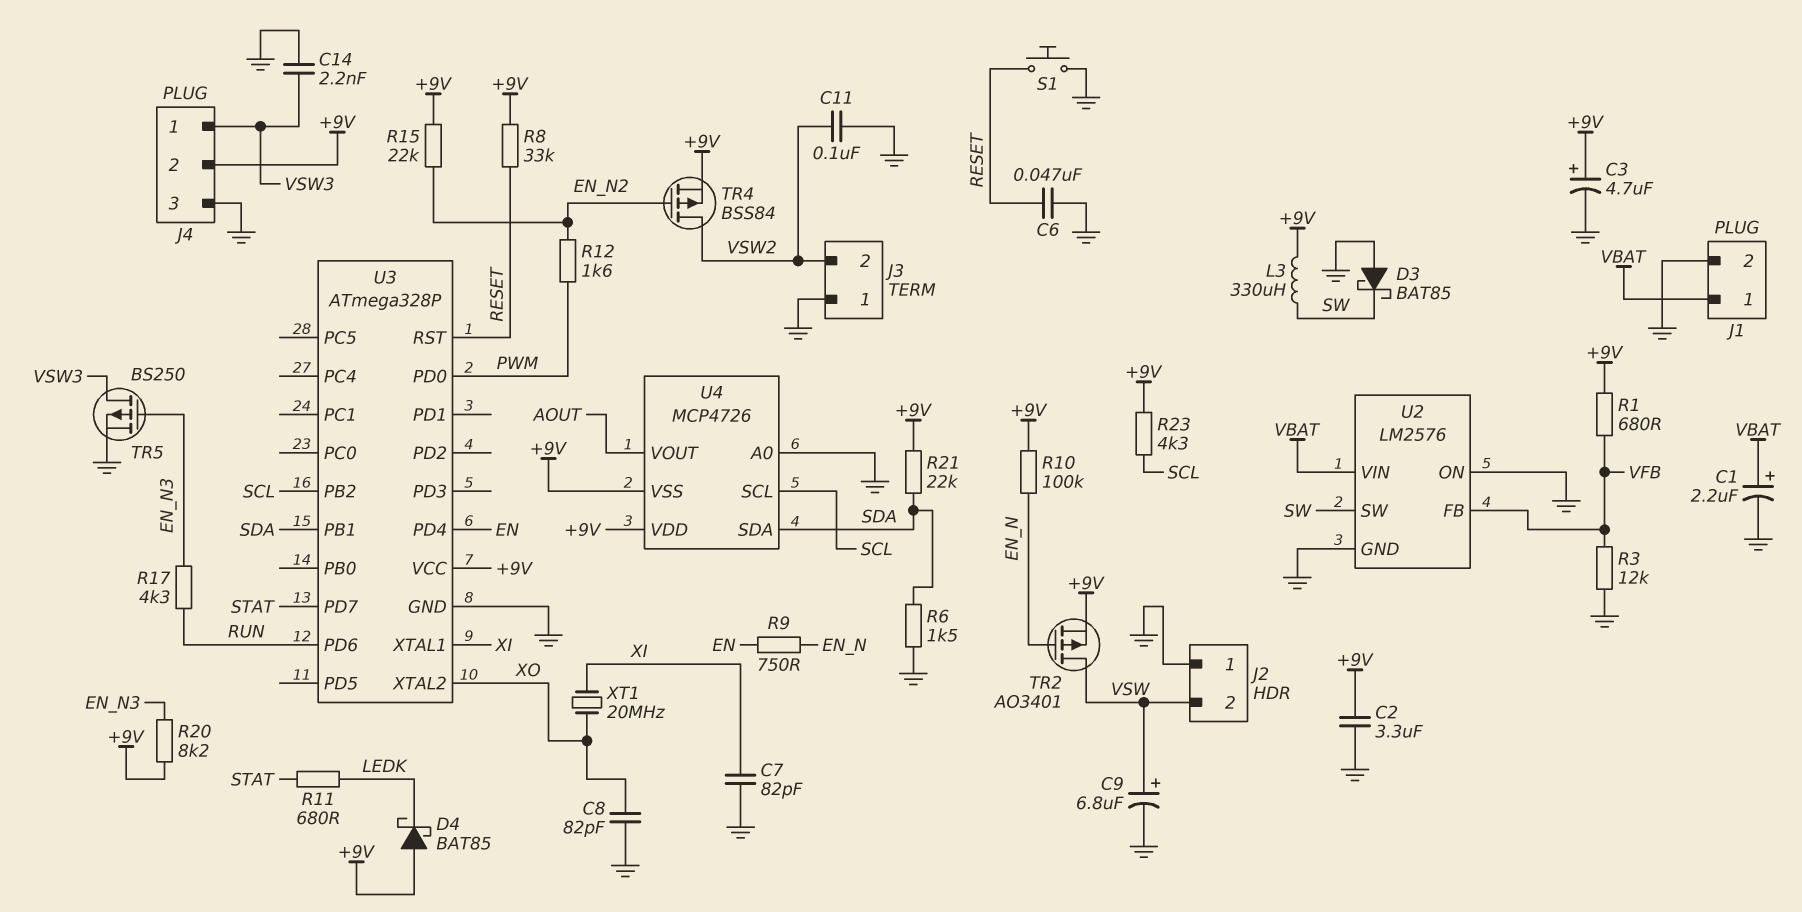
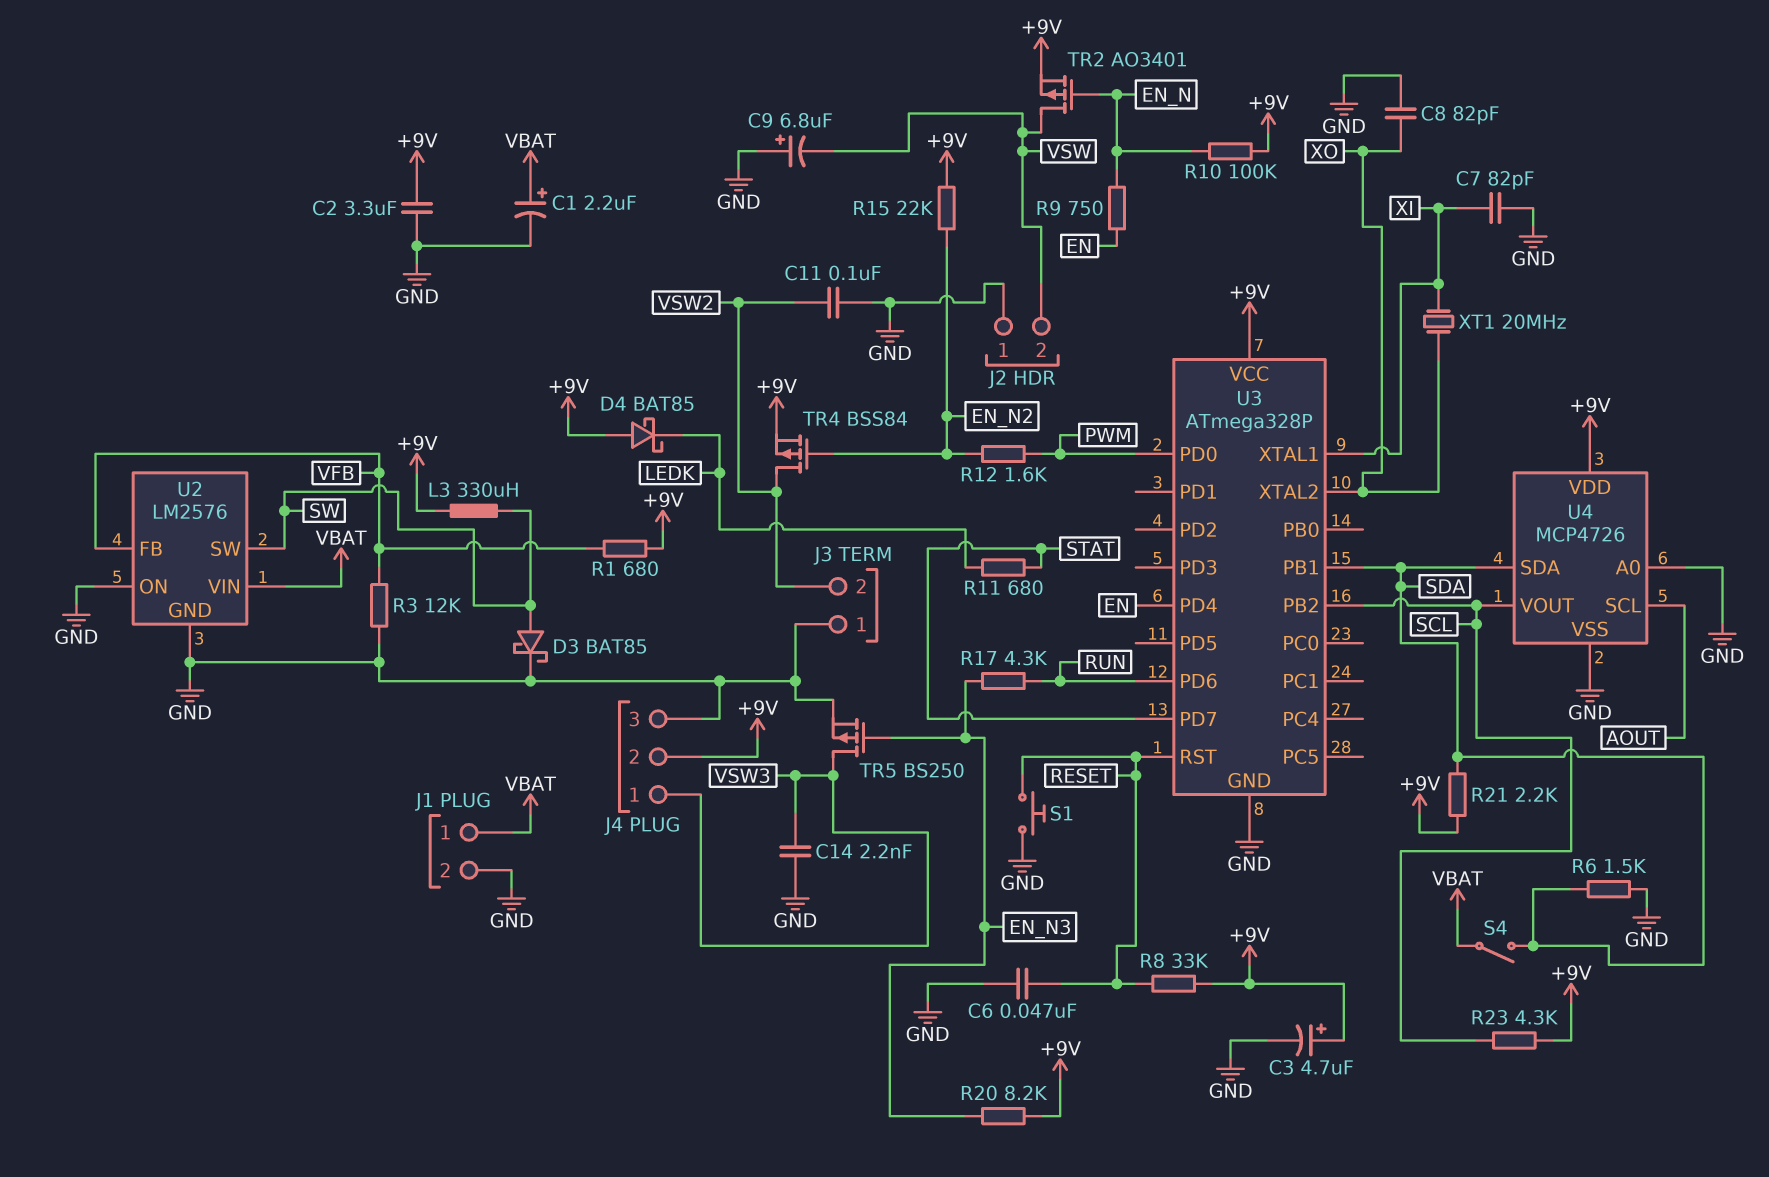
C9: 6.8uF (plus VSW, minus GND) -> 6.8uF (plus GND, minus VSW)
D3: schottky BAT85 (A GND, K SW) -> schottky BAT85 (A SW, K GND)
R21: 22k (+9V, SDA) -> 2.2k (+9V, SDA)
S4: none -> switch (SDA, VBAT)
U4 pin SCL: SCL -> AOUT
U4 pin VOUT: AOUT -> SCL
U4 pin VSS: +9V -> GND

------------------------------------------------------------------------

Write out all the material above exactly, with no image carried over.

C9: 6.8uF (plus VSW, minus GND) -> 6.8uF (plus GND, minus VSW)
D3: schottky BAT85 (A GND, K SW) -> schottky BAT85 (A SW, K GND)
R21: 22k (+9V, SDA) -> 2.2k (+9V, SDA)
S4: none -> switch (SDA, VBAT)
U4 pin SCL: SCL -> AOUT
U4 pin VOUT: AOUT -> SCL
U4 pin VSS: +9V -> GND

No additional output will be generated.